> _Input data_
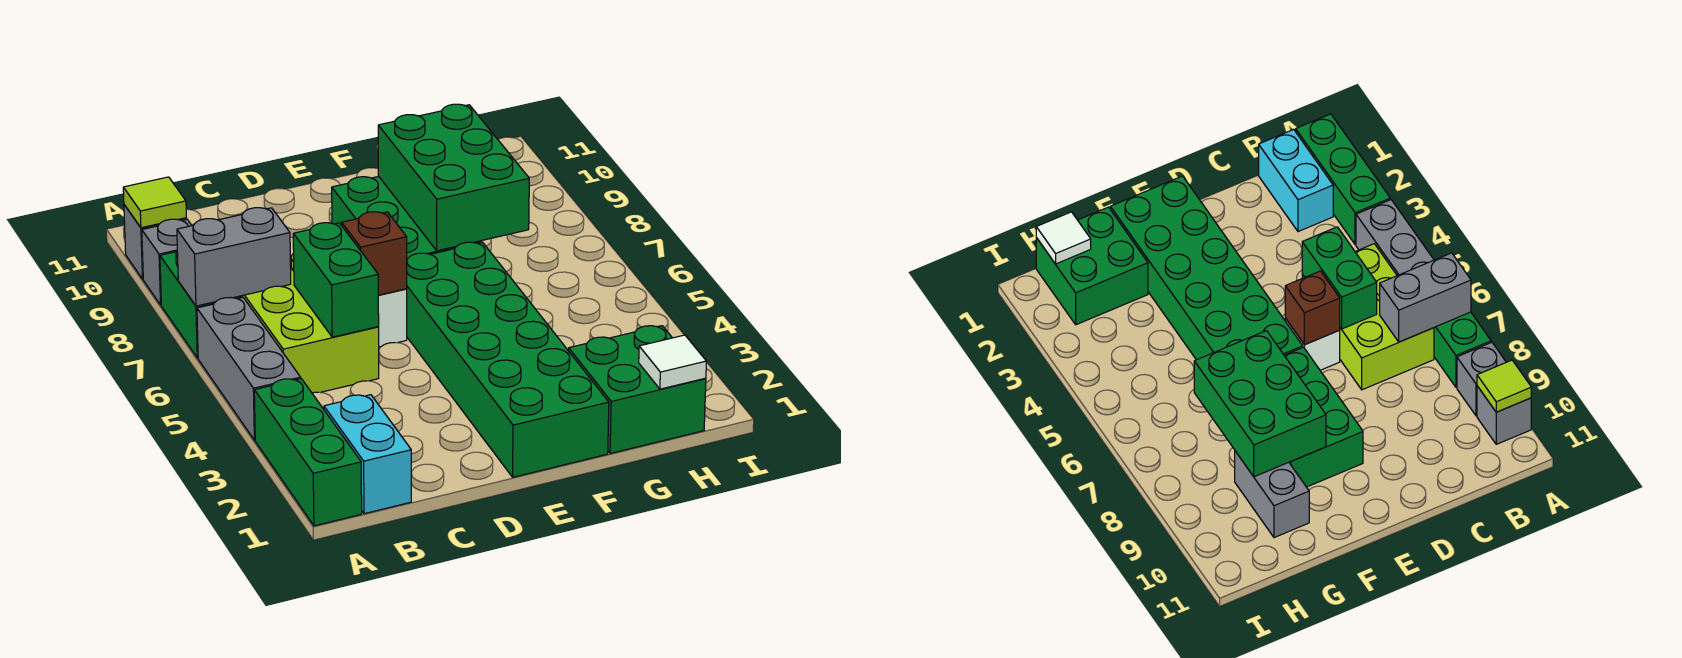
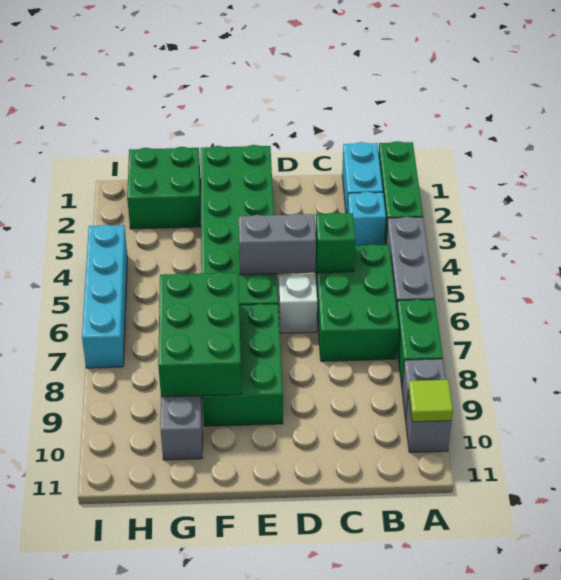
grey brick A7:B7 level 2 -> grey brick D5:E5 level 2
none -> cyan brick B3 level 1
lime brick B5:C7 level 1 -> green brick B5:C7 level 1
green brick C5:C6 level 2 -> green brick C5 level 2
brown brick D6 level 2 -> none
white tile H1 level 2 -> none
none -> cyan brick I4:I7 level 1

> _Exercise goal_
When you reach the line that contains "brown brick D6 level 2 -> none" in the material above, please copy it and every line after it exactly, stopping only at the last line.

> _Expected answer_
brown brick D6 level 2 -> none
white tile H1 level 2 -> none
none -> cyan brick I4:I7 level 1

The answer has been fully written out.